Each line of the listing must be transcribed exactly, except for the images, which should be excluded.

☆ ☆ ☆

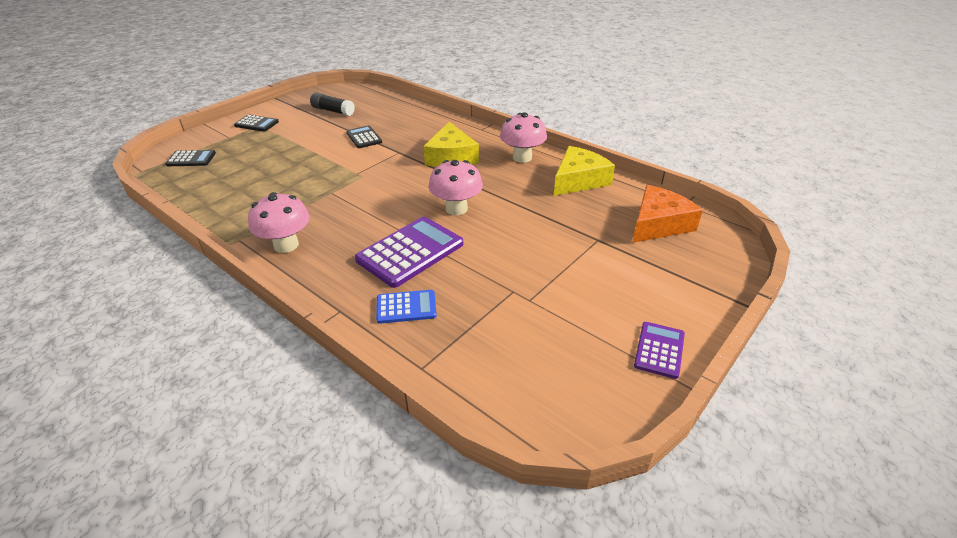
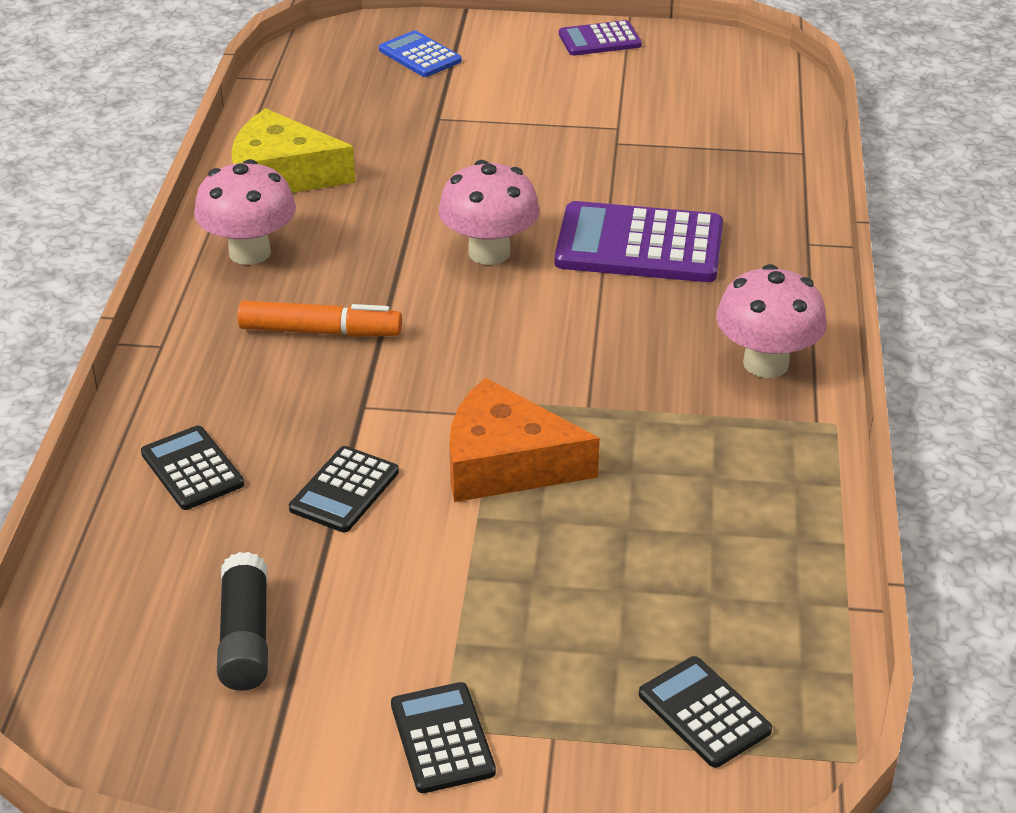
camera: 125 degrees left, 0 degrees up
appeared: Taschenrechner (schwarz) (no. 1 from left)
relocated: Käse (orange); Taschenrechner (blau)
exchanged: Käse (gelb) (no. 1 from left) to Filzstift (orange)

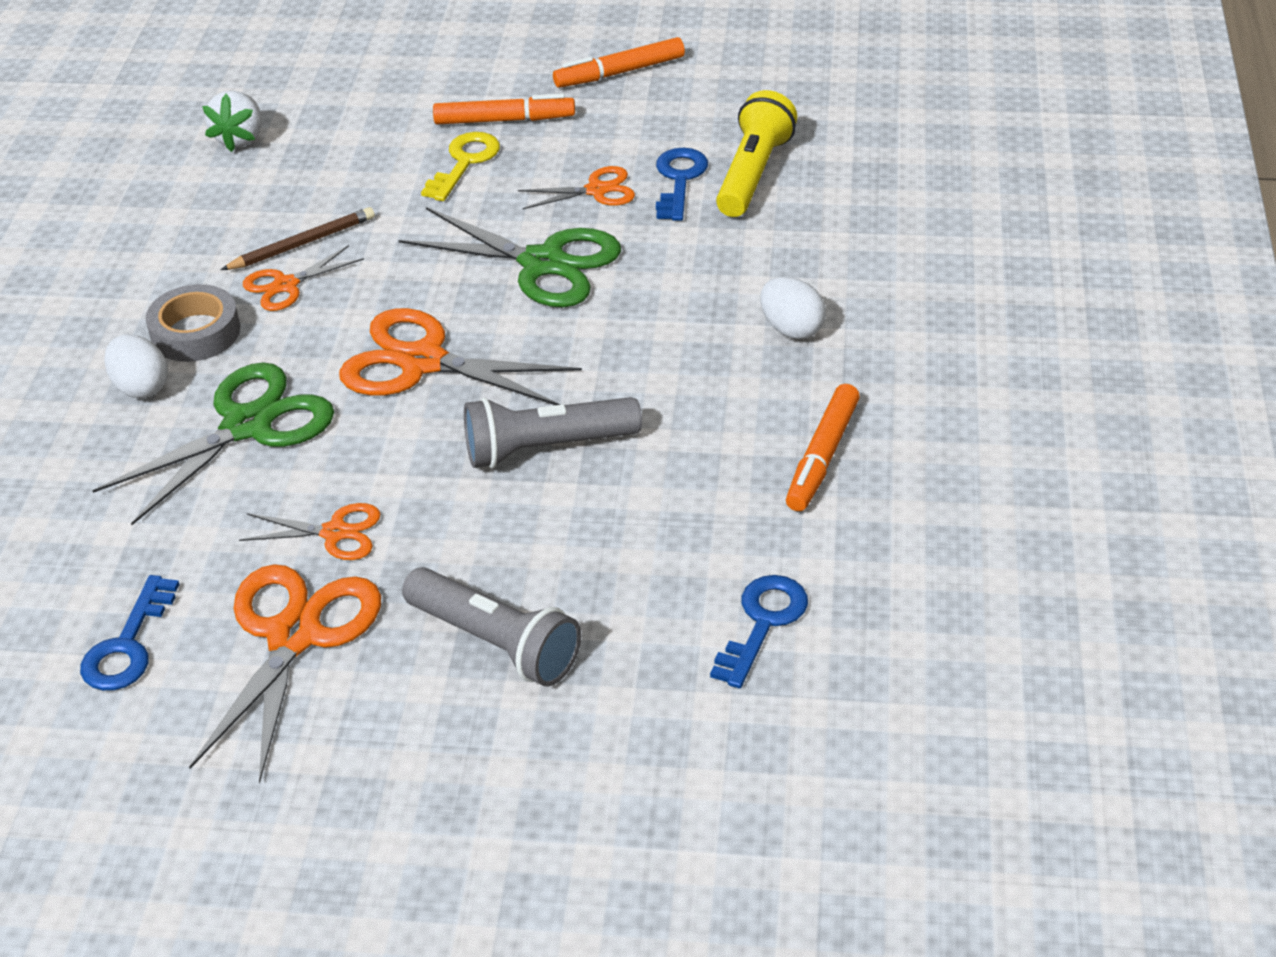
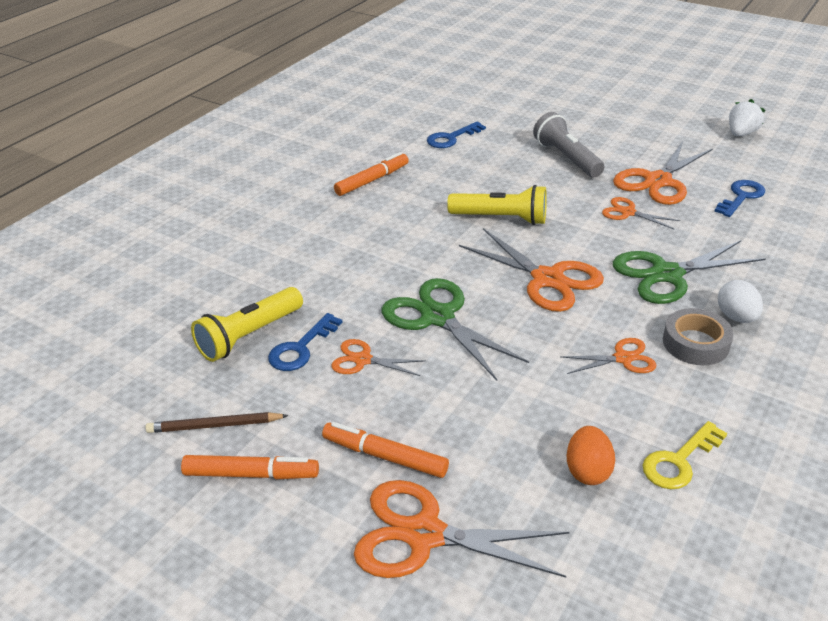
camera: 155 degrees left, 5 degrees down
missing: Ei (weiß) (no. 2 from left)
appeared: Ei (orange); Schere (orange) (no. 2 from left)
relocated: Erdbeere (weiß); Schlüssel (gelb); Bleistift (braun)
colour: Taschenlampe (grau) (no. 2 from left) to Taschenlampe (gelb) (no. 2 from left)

☆ ☆ ☆

ANSWER TO THE EXERCISE:
camera: 125 degrees left, 0 degrees up
appeared: Taschenrechner (schwarz) (no. 1 from left)
relocated: Käse (orange); Taschenrechner (blau)
exchanged: Käse (gelb) (no. 1 from left) to Filzstift (orange)

camera: 155 degrees left, 5 degrees down
missing: Ei (weiß) (no. 2 from left)
appeared: Ei (orange); Schere (orange) (no. 2 from left)
relocated: Erdbeere (weiß); Schlüssel (gelb); Bleistift (braun)
colour: Taschenlampe (grau) (no. 2 from left) to Taschenlampe (gelb) (no. 2 from left)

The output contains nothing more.